EXERCISE DIRECTIONS ->
Everything from the top of the data below through the line with "op=moved; was=turquoise tree;" should be duplicated exactly, and nothing past it.

DATA SHOWN ->
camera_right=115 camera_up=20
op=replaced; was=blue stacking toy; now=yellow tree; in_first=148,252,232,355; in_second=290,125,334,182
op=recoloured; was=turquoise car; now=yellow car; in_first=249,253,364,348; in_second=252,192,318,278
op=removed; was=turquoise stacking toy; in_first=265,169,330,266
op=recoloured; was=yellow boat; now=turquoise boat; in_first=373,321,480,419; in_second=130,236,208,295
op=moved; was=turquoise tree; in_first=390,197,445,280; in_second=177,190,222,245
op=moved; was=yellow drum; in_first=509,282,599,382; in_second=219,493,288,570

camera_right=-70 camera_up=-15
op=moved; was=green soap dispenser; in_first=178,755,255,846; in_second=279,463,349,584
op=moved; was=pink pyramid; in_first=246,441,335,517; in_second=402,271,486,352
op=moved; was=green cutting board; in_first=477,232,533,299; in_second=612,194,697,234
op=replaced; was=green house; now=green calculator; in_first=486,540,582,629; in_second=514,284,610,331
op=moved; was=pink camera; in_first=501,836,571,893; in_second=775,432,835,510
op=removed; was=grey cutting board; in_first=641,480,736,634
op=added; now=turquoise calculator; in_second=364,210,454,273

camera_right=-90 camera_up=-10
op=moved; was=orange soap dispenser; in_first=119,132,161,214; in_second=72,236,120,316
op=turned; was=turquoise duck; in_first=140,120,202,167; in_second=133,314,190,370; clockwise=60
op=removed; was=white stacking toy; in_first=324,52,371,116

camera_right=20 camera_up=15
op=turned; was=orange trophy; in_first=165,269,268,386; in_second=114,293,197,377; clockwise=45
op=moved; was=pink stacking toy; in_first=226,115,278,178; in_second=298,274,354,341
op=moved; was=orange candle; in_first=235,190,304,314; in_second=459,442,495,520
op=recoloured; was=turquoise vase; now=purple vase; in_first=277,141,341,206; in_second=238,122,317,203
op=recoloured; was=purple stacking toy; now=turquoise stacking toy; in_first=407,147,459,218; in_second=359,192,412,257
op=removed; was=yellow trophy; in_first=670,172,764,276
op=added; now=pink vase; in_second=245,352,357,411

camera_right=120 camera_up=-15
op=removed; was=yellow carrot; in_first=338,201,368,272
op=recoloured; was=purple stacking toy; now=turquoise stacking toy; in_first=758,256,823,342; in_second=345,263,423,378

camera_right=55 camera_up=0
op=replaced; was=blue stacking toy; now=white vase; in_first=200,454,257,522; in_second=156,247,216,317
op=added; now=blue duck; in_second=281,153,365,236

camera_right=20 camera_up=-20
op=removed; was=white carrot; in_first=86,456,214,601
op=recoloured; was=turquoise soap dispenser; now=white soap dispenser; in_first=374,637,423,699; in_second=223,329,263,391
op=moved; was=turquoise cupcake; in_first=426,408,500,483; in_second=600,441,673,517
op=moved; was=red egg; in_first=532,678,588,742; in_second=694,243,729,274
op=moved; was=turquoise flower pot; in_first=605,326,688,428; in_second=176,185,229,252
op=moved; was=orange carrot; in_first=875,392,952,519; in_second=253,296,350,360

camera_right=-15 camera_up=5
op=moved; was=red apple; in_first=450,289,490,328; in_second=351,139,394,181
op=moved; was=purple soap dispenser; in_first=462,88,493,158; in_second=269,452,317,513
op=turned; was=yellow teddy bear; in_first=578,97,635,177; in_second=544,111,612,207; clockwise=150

REPLY ->
camera_right=115 camera_up=20
op=replaced; was=blue stacking toy; now=yellow tree; in_first=148,252,232,355; in_second=290,125,334,182
op=recoloured; was=turquoise car; now=yellow car; in_first=249,253,364,348; in_second=252,192,318,278
op=removed; was=turquoise stacking toy; in_first=265,169,330,266
op=recoloured; was=yellow boat; now=turquoise boat; in_first=373,321,480,419; in_second=130,236,208,295
op=moved; was=turquoise tree; in_first=390,197,445,280; in_second=177,190,222,245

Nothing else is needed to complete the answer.